■ **Assignment**:
Each line below that contains the word "purple" must be copied.

■ **Before-and-after object lists**:
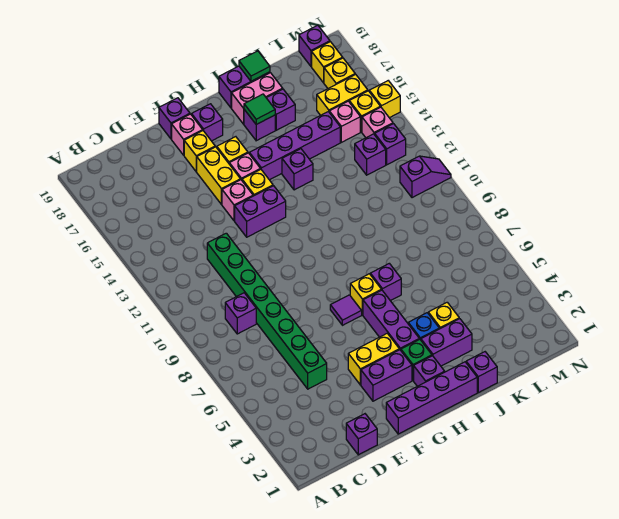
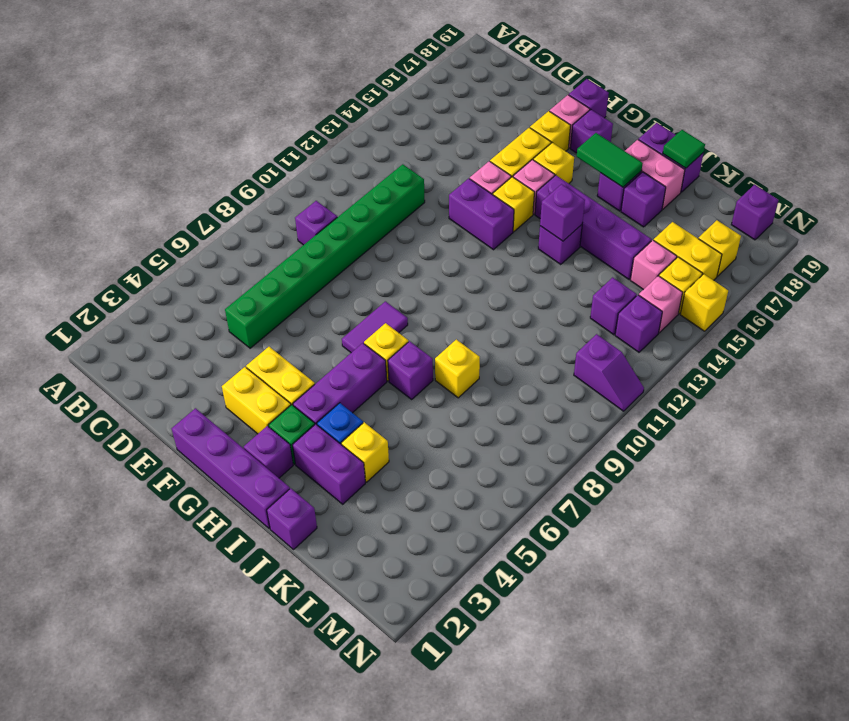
purple brick D1 level 1 -> purple brick I14 level 2
purple brick F3:G3 level 1 -> yellow brick F3:G3 level 1
purple tile G7 level 1 -> purple tile G7:G8 level 1
green tile I17 level 2 -> green tile H17:I17 level 2
yellow brick M18 level 1 -> yellow brick J8 level 1

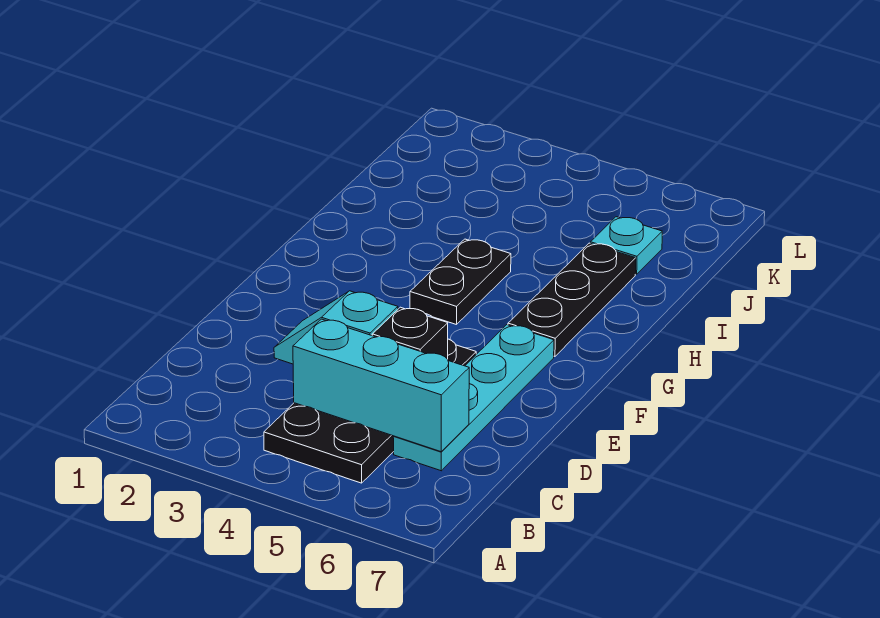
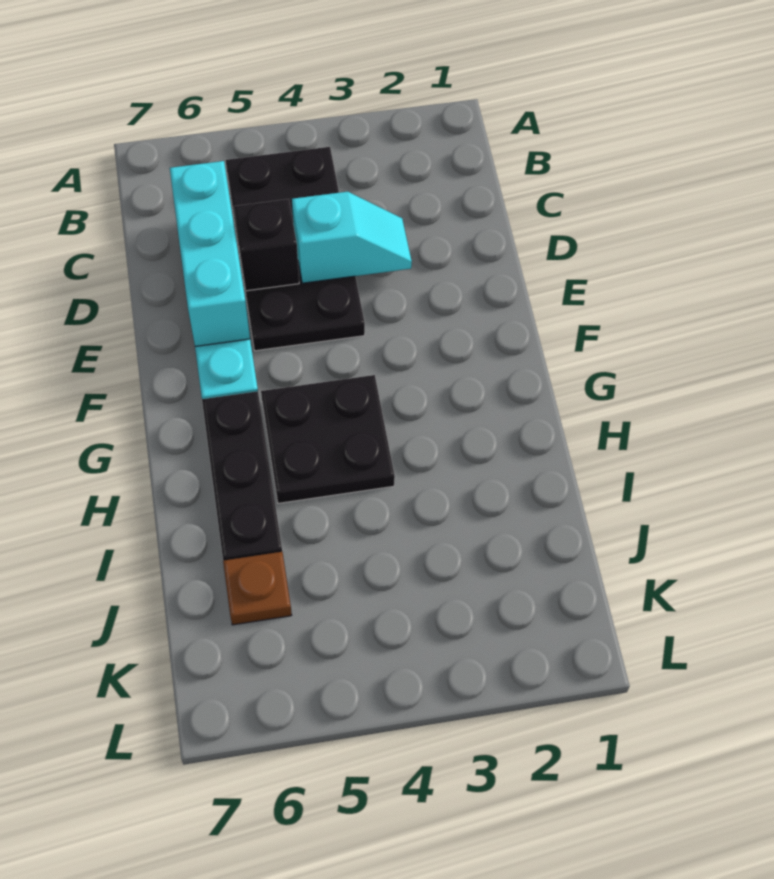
cyan brick C4:C6 level 2 -> cyan brick C6:E6 level 2
black plate G4:H4 level 1 -> black plate G4:H5 level 1
cyan plate J6 level 1 -> brown plate J6 level 1

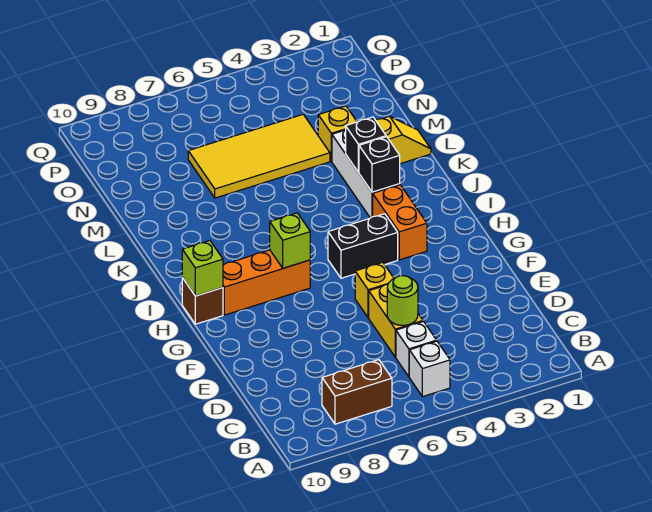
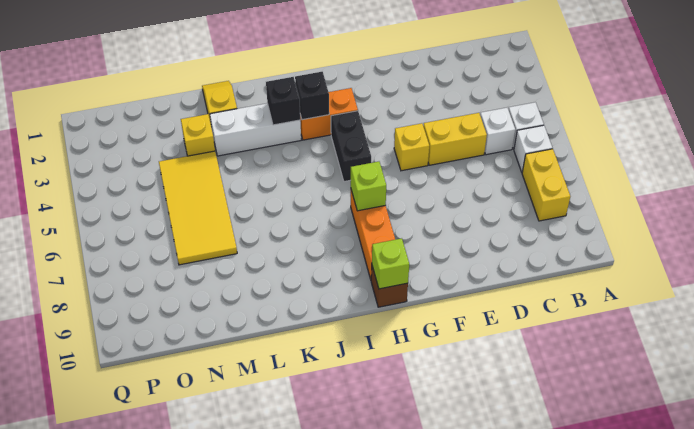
none -> white brick B6 level 1
brown brick B7:B8 level 1 -> yellow brick B7:B8 level 1
lime round brick D5 level 2 -> none
black brick K3 level 2 -> black brick I3 level 2

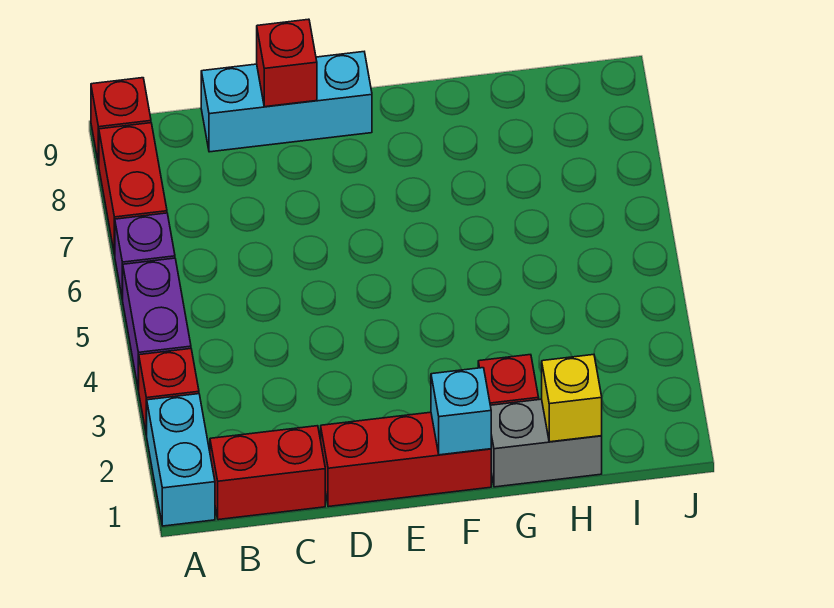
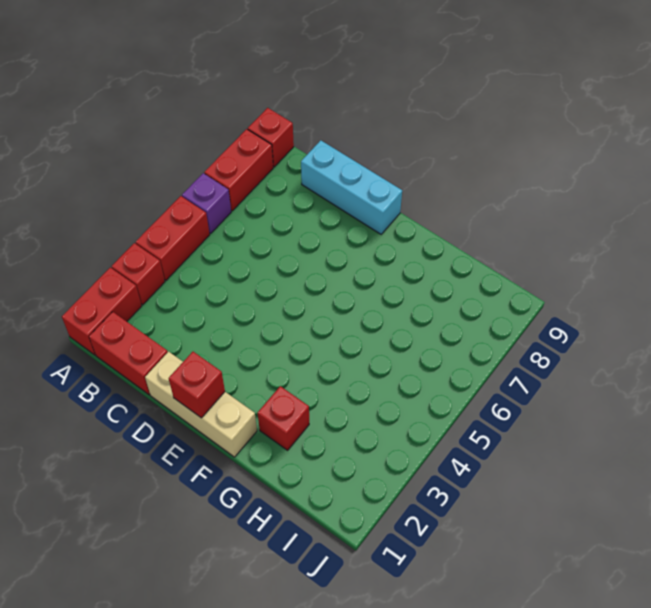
cyan brick A1:A2 level 1 -> red brick A1:A2 level 1
purple brick A4:A5 level 1 -> red brick A4:A5 level 1
red brick D1:F1 level 1 -> tan brick D1:F1 level 1
red brick D9 level 2 -> red brick E1 level 2
cyan brick F1 level 2 -> none
grey brick G1:H1 level 1 -> none
yellow brick H1 level 2 -> none

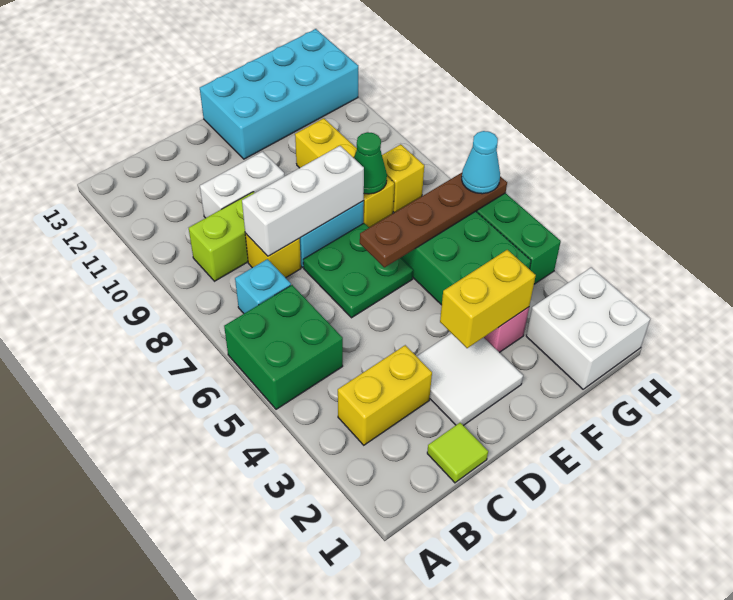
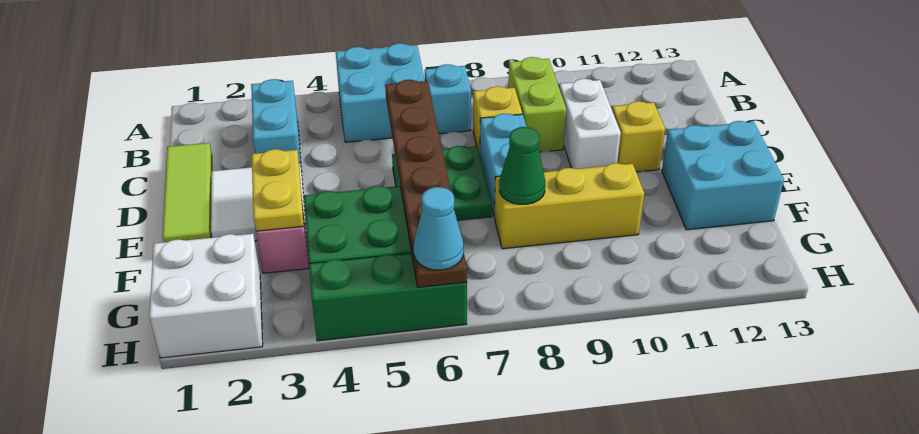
green brick A5:B6 level 1 -> cyan brick A5:B6 level 1
yellow brick B3:C3 level 1 -> cyan brick B3:C3 level 1
lime tile C1 level 1 -> lime tile C1:E1 level 1
white brick C8:E8 level 2 -> none
yellow brick E3:F3 level 2 -> yellow plate E3:F3 level 2
brown plate E6:H6 level 2 -> brown plate C6:H6 level 2
cyan brick E12:H13 level 1 -> cyan brick E12:F13 level 1
yellow brick G8 level 1 -> yellow brick D11 level 1

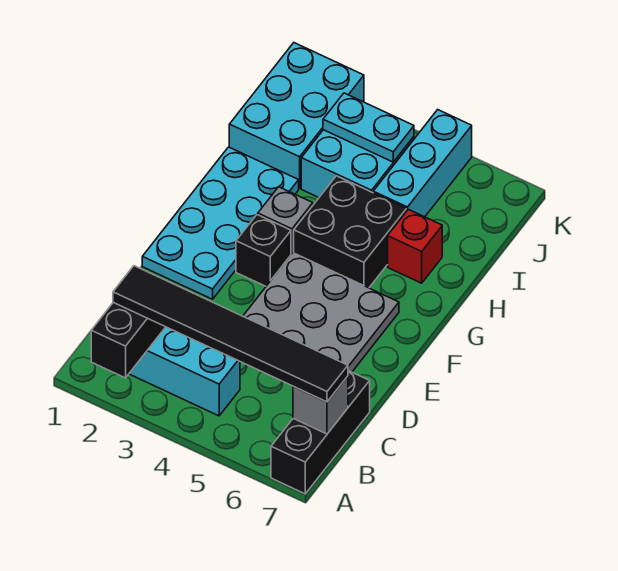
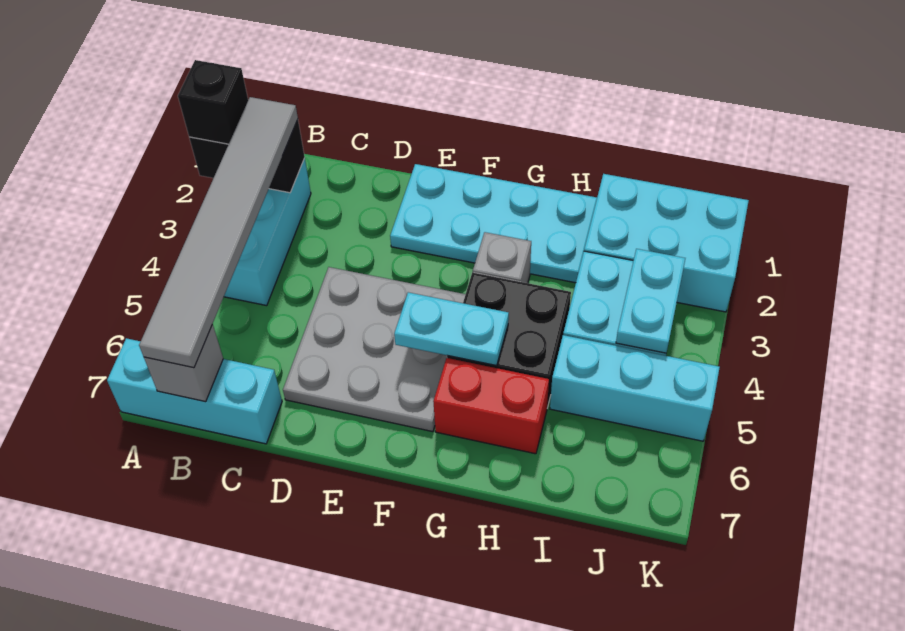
black brick A7:C7 level 1 -> cyan brick A7:C7 level 1
black tile B2:B7 level 3 -> grey tile B2:B7 level 3
black brick F3 level 1 -> black brick A2 level 3
none -> cyan plate F5:G5 level 2
red brick H6 level 1 -> red brick G6:H6 level 1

■ **Written answer**:
purple brick D1 level 1 -> purple brick I14 level 2
purple brick F3:G3 level 1 -> yellow brick F3:G3 level 1
purple tile G7 level 1 -> purple tile G7:G8 level 1
purple brick A4:A5 level 1 -> red brick A4:A5 level 1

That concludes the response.